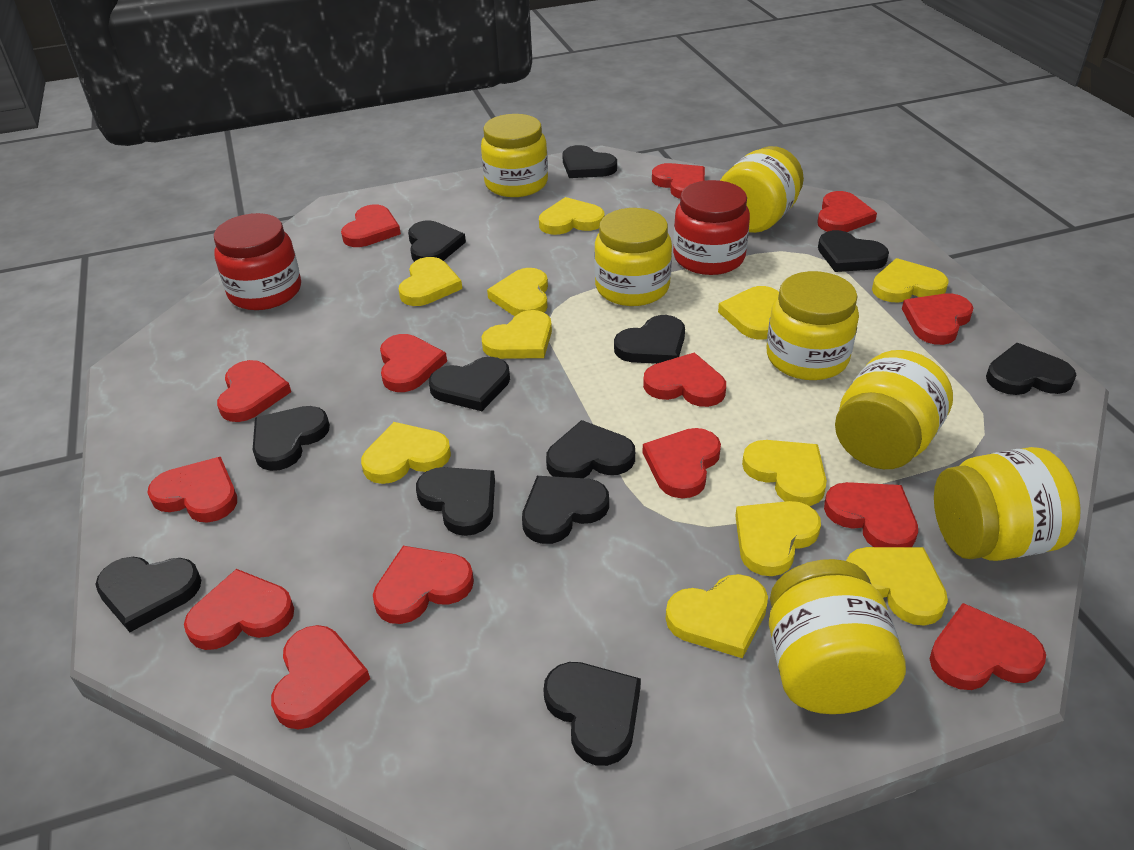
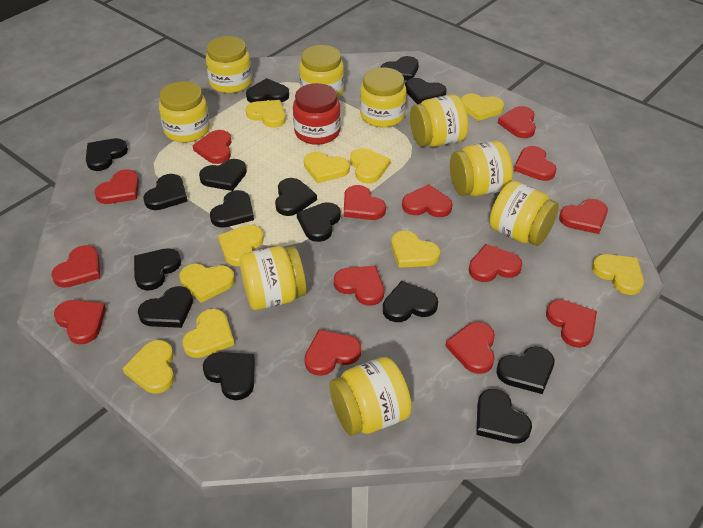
black heart: 12 -> 15
red jar: 2 -> 1
yellow heart: 11 -> 10
yellow jar: 7 -> 9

*REQUIRED ACTION*
Restate the material above word for word, omitting the pictures.

*SOLUTION FOR THIS TASK*
black heart: 12 -> 15
red jar: 2 -> 1
yellow heart: 11 -> 10
yellow jar: 7 -> 9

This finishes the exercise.